=== Problem details ===
Would you transcribe the entries below word for word, omitting all images?

Object correspondence data
- - -
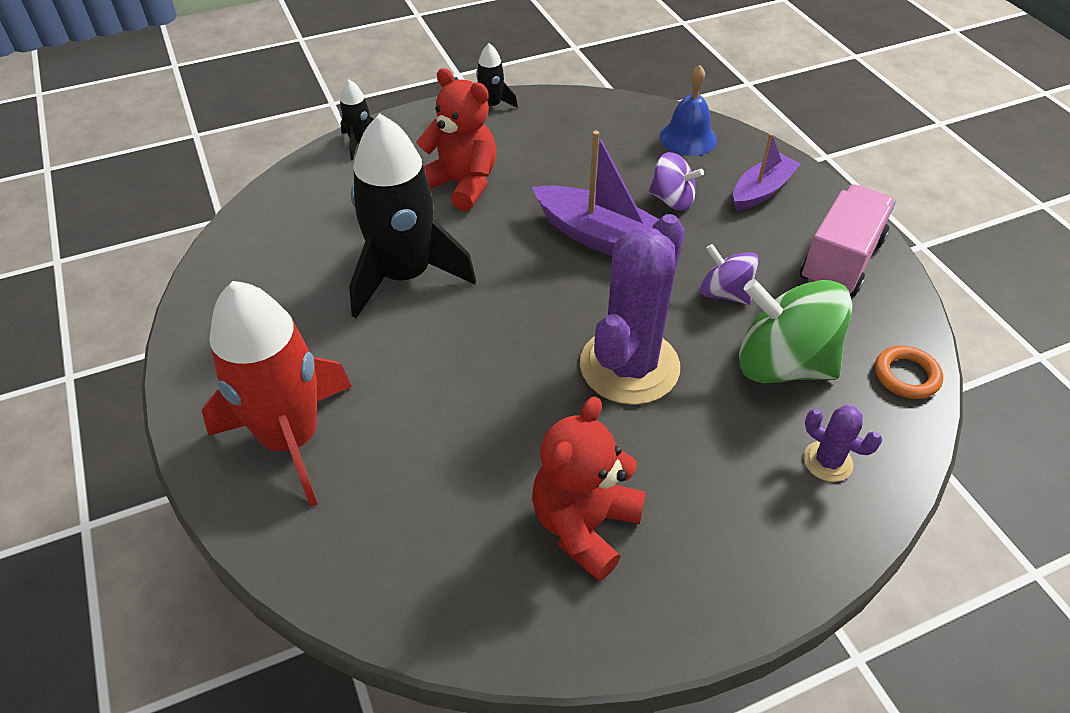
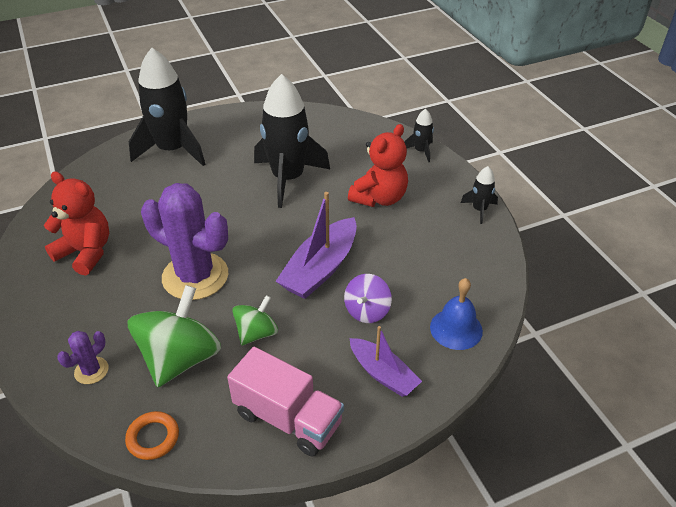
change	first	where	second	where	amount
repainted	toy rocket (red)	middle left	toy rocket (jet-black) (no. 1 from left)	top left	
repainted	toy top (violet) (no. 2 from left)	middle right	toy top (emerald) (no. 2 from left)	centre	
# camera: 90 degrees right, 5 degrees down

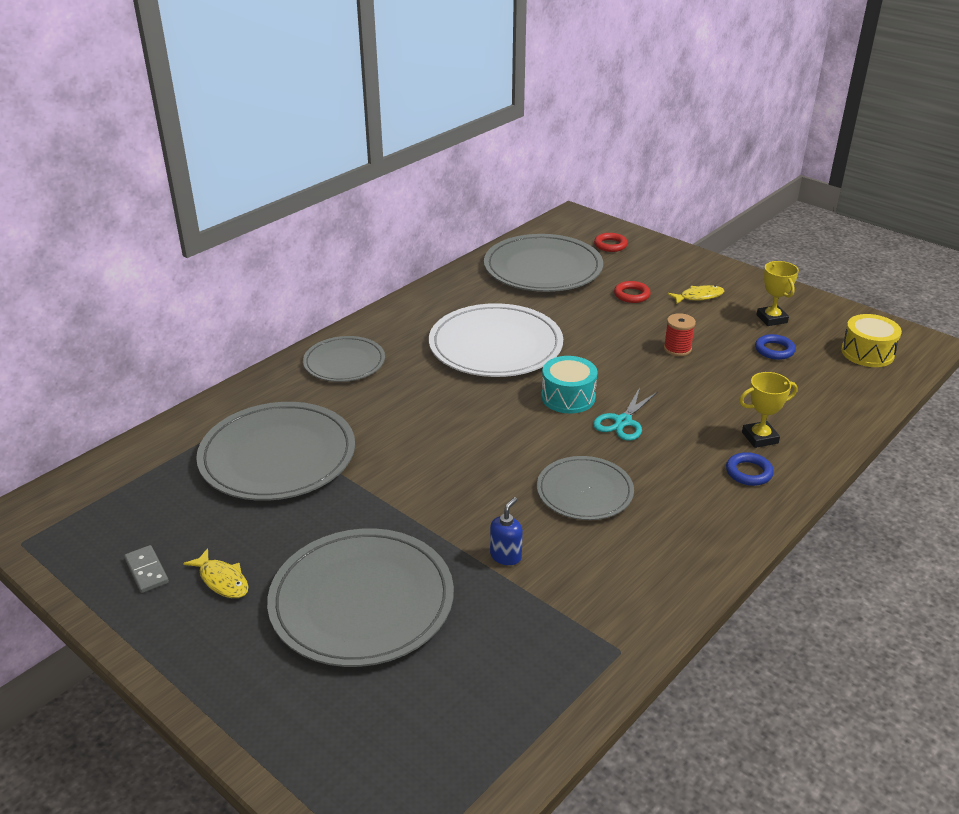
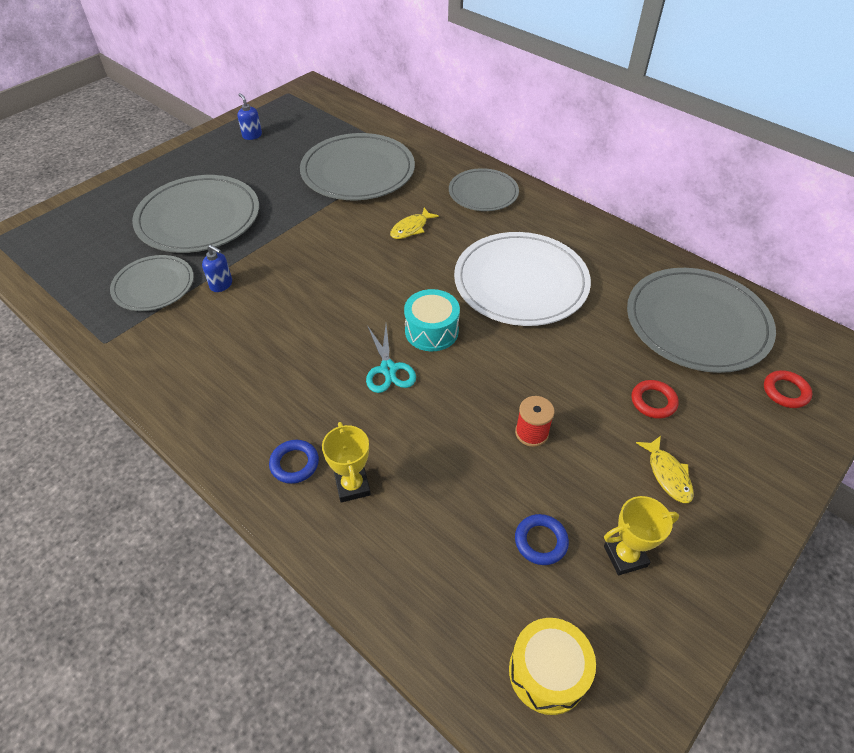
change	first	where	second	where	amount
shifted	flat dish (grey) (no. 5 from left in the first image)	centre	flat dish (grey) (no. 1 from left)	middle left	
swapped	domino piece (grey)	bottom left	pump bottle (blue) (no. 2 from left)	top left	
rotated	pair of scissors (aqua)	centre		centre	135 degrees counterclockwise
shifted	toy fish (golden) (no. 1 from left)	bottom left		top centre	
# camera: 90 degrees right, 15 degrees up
- - -
=== Solved problem ===
change	first	where	second	where	amount
repainted	toy rocket (red)	middle left	toy rocket (jet-black) (no. 1 from left)	top left	
repainted	toy top (violet) (no. 2 from left)	middle right	toy top (emerald) (no. 2 from left)	centre	
# camera: 90 degrees right, 5 degrees down

change	first	where	second	where	amount
shifted	flat dish (grey) (no. 5 from left in the first image)	centre	flat dish (grey) (no. 1 from left)	middle left	
swapped	domino piece (grey)	bottom left	pump bottle (blue) (no. 2 from left)	top left	
rotated	pair of scissors (aqua)	centre		centre	135 degrees counterclockwise
shifted	toy fish (golden) (no. 1 from left)	bottom left		top centre	
# camera: 90 degrees right, 15 degrees up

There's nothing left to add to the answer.